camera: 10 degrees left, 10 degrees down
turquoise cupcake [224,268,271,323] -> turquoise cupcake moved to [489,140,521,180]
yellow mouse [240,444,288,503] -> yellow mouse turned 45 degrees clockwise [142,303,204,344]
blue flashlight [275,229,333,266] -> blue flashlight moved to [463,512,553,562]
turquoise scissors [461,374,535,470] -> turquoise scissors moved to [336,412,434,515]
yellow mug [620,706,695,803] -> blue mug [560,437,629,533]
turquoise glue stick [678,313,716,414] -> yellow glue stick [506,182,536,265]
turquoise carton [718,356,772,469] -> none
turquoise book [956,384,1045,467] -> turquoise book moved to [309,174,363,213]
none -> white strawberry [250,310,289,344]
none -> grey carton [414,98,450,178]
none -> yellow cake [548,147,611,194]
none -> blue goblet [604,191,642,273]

* * *

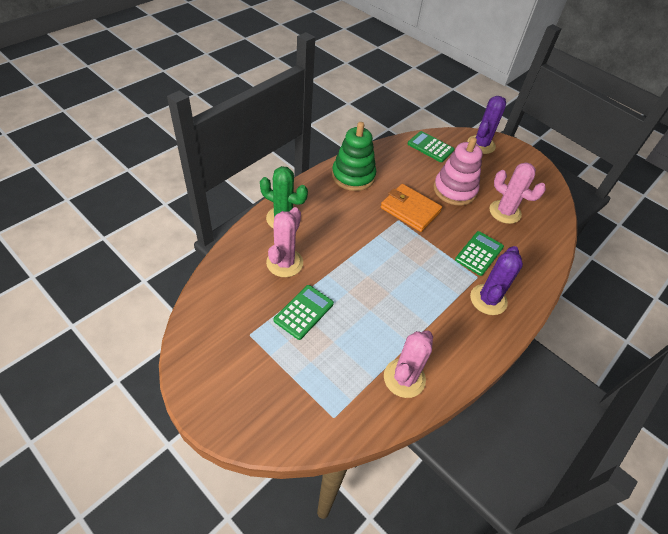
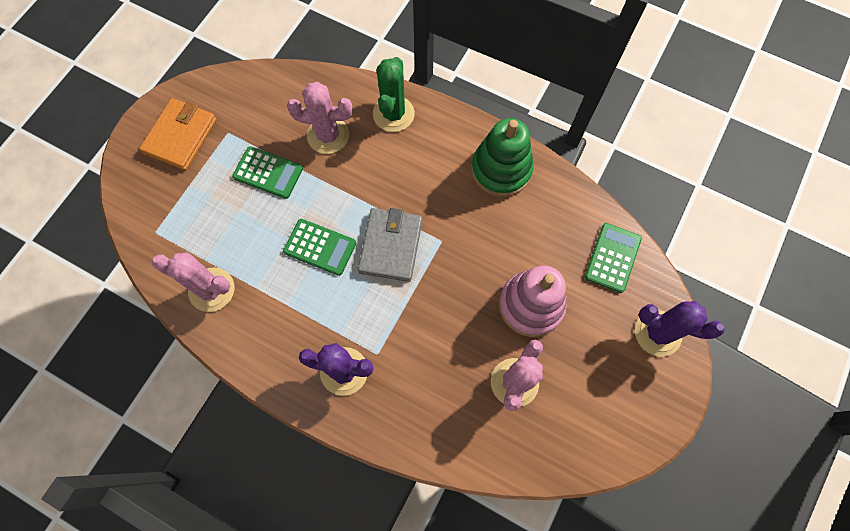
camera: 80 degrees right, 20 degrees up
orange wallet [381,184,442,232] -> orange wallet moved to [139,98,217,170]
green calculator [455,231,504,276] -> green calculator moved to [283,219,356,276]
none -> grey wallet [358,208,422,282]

* * *

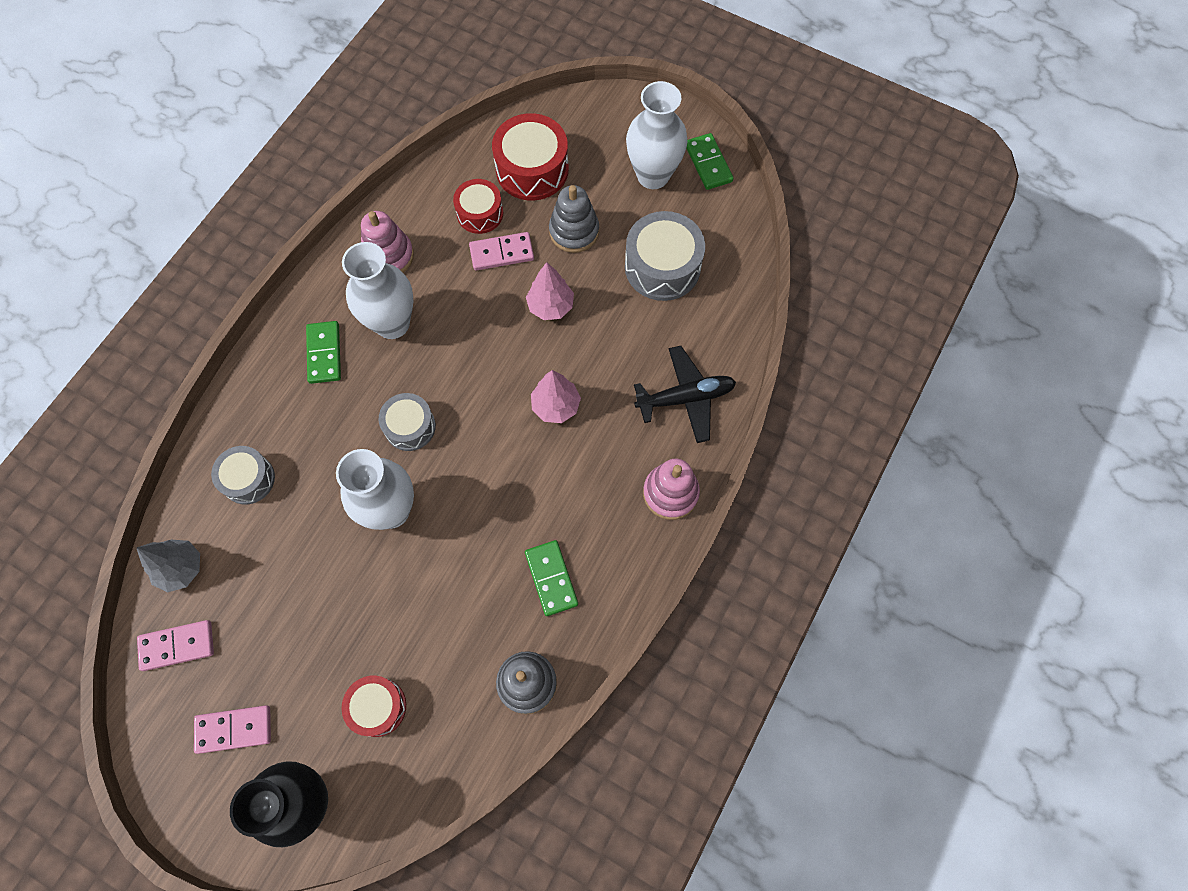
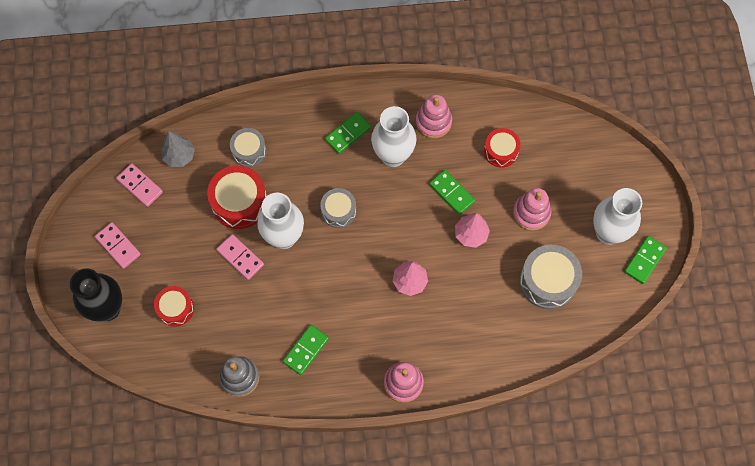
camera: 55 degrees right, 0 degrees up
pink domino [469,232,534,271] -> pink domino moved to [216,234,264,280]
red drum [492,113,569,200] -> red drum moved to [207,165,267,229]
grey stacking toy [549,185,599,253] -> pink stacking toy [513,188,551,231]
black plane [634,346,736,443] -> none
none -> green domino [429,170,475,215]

What you need to do: Repeat, character for character, the lines of the material above from the line with "camera: 80 degrees right, 20 degrees up" through the line with "none -> grey wallet [358,208,422,282]".

Finished exercise:
camera: 80 degrees right, 20 degrees up
orange wallet [381,184,442,232] -> orange wallet moved to [139,98,217,170]
green calculator [455,231,504,276] -> green calculator moved to [283,219,356,276]
none -> grey wallet [358,208,422,282]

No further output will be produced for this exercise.